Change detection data
#####
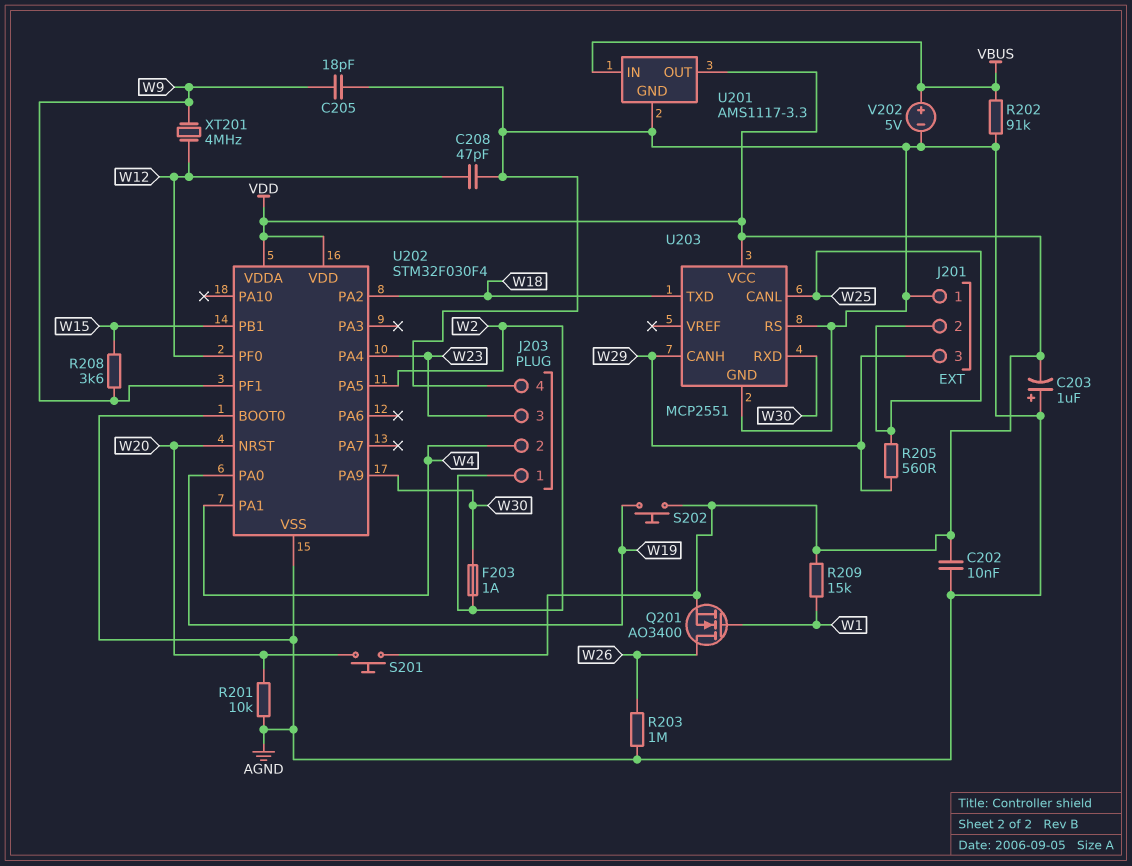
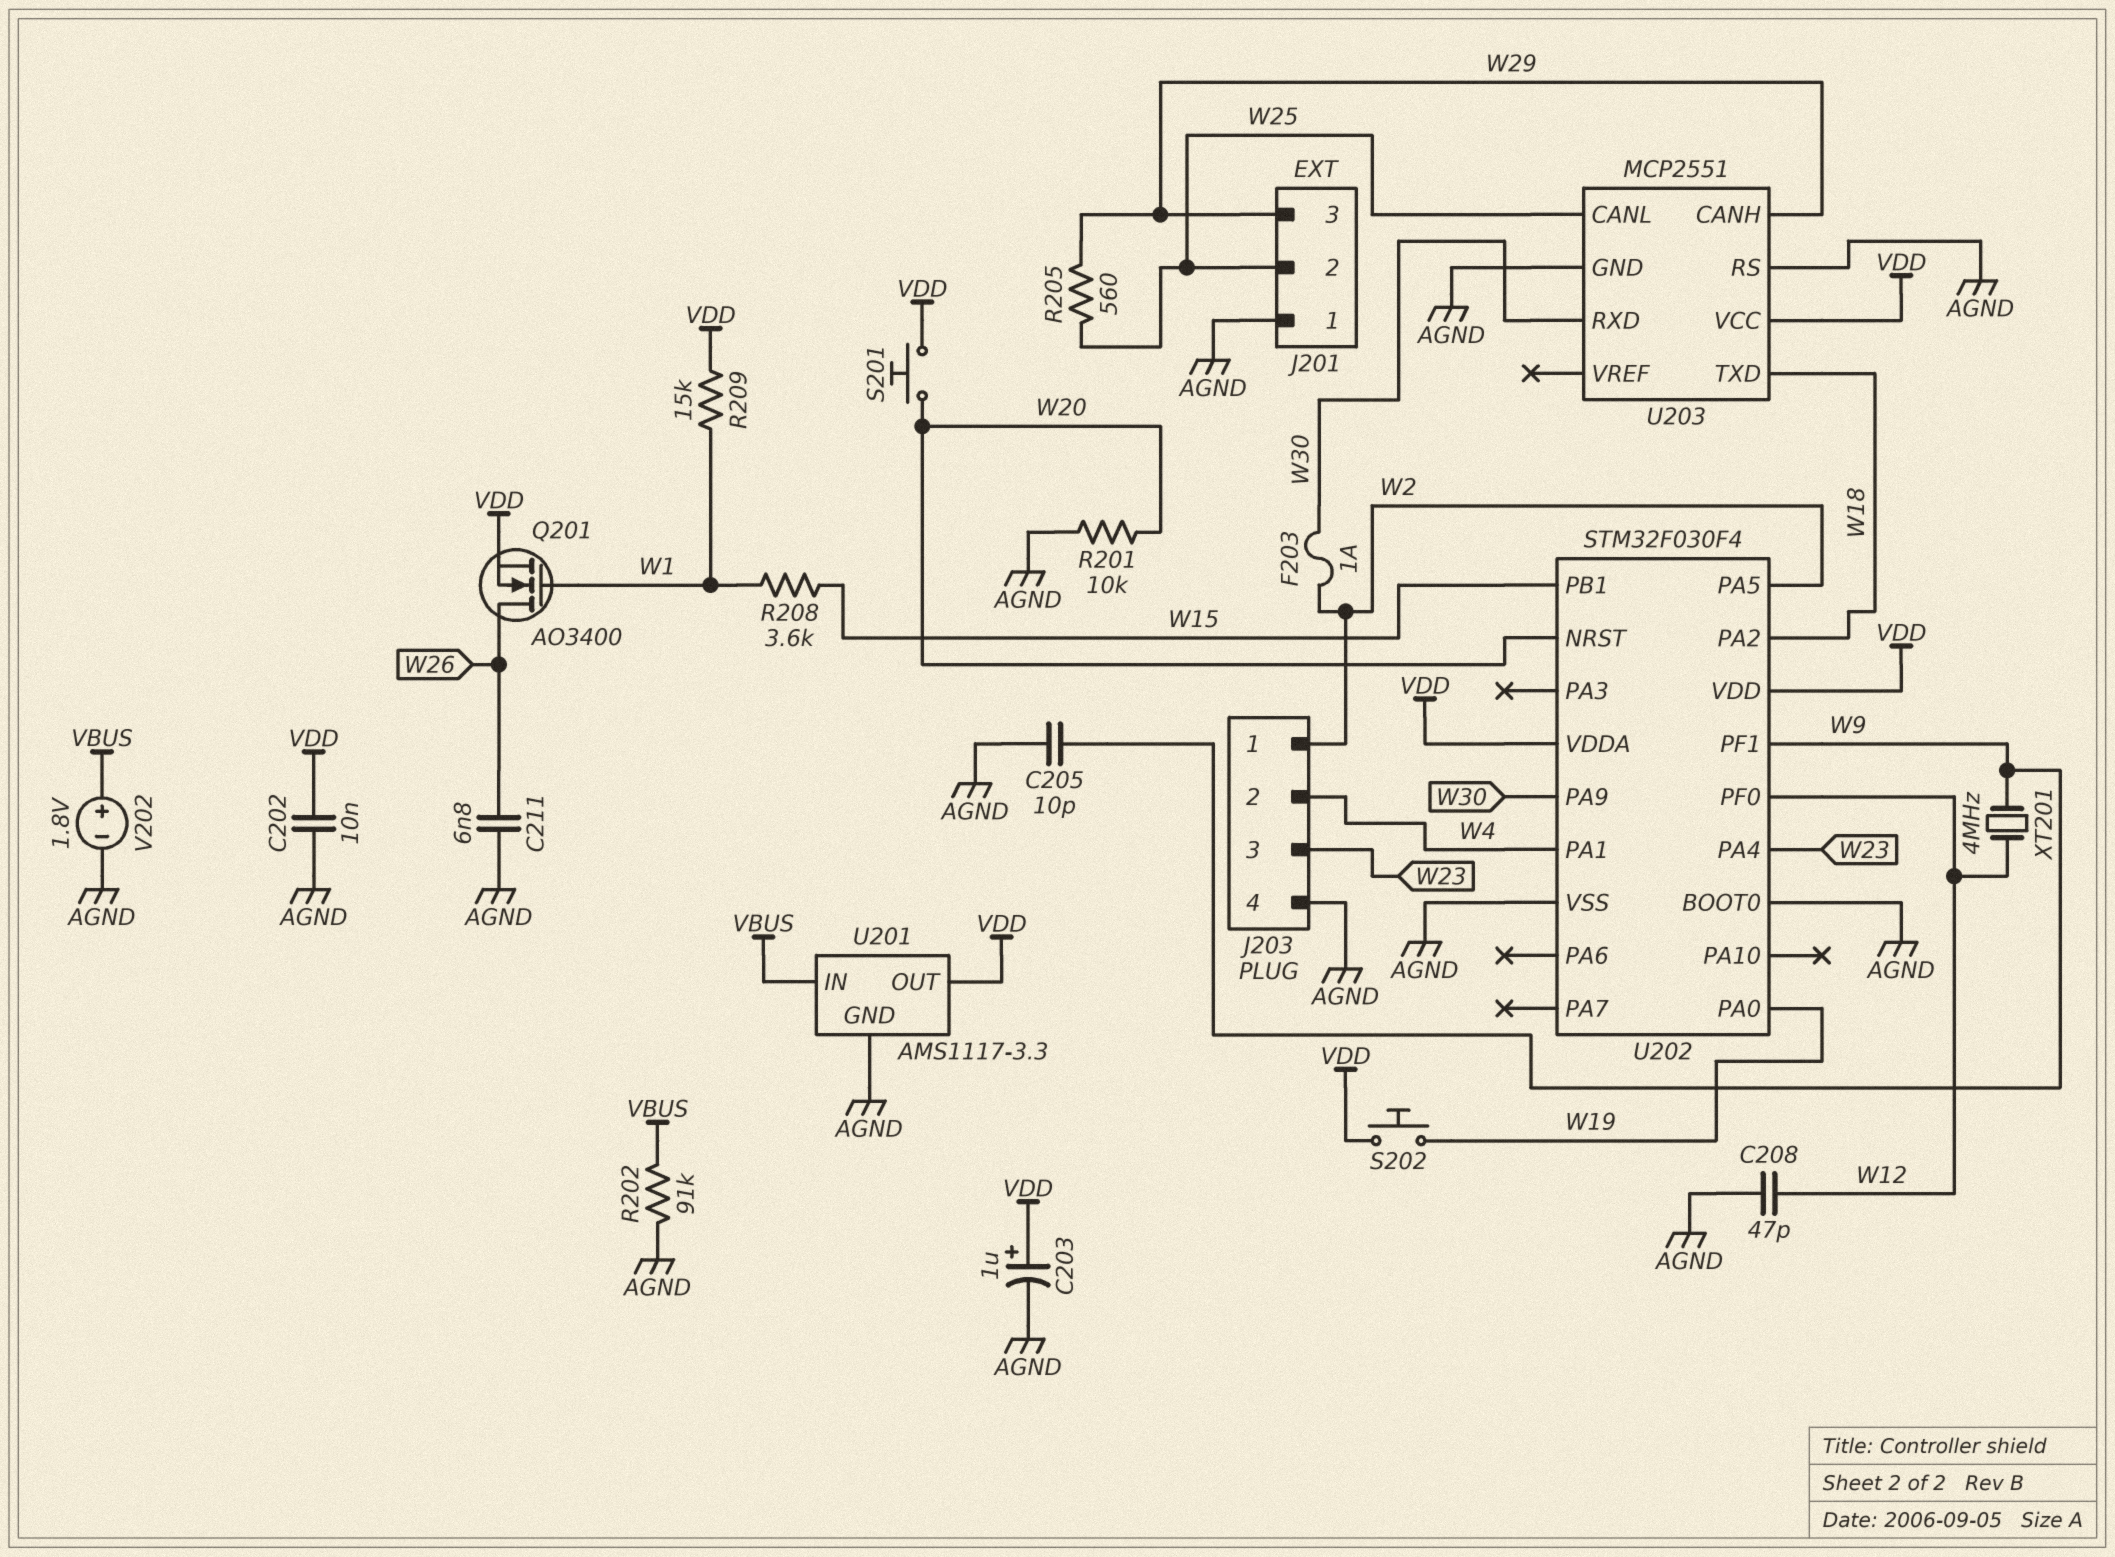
C203: 1uF (plus AGND, minus VDD) -> 1uF (plus VDD, minus AGND)
C205: 18pF (AGND, W9) -> 10pF (AGND, W9)
C211: none -> 6.8nF (AGND, W26)
R203: 1M (AGND, W26) -> none
R208: 3.6k (W9, W15) -> 3.6k (W1, W15)
V202: 5V (plus VBUS, minus AGND) -> 1.8V (plus VBUS, minus AGND)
#####
» **Description of the task**
Leaving out the pictures, print every record exactly as written.

» **Exercise response**
C203: 1uF (plus AGND, minus VDD) -> 1uF (plus VDD, minus AGND)
C205: 18pF (AGND, W9) -> 10pF (AGND, W9)
C211: none -> 6.8nF (AGND, W26)
R203: 1M (AGND, W26) -> none
R208: 3.6k (W9, W15) -> 3.6k (W1, W15)
V202: 5V (plus VBUS, minus AGND) -> 1.8V (plus VBUS, minus AGND)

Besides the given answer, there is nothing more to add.